** Exercise **
The answer must give back every line of the data exactly, with no pictures.

** Provided data **
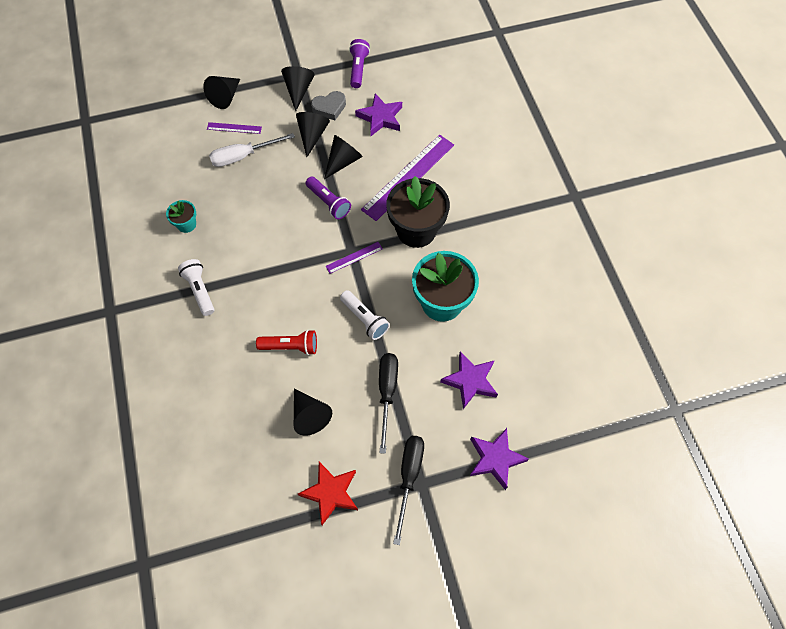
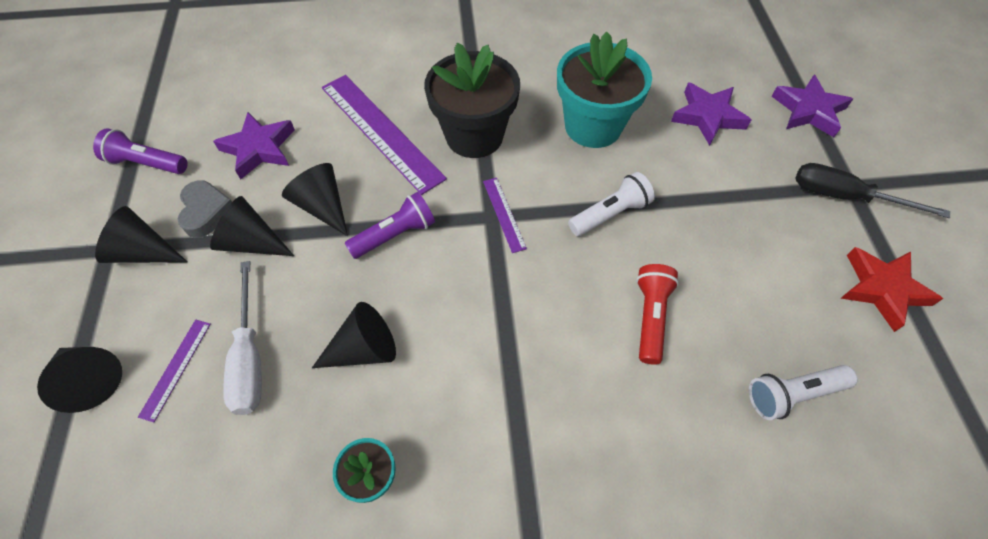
camera: 80 degrees left, 5 degrees down
(200, 290) = (526, 460): white flashlight -> white flashlight (792, 394)
(309, 415) = (766, 303): black cone -> black cone (364, 349)
(387, 393) = (726, 203): black screwdriver -> none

** Answer space **
camera: 80 degrees left, 5 degrees down
(200, 290) = (526, 460): white flashlight -> white flashlight (792, 394)
(309, 415) = (766, 303): black cone -> black cone (364, 349)
(387, 393) = (726, 203): black screwdriver -> none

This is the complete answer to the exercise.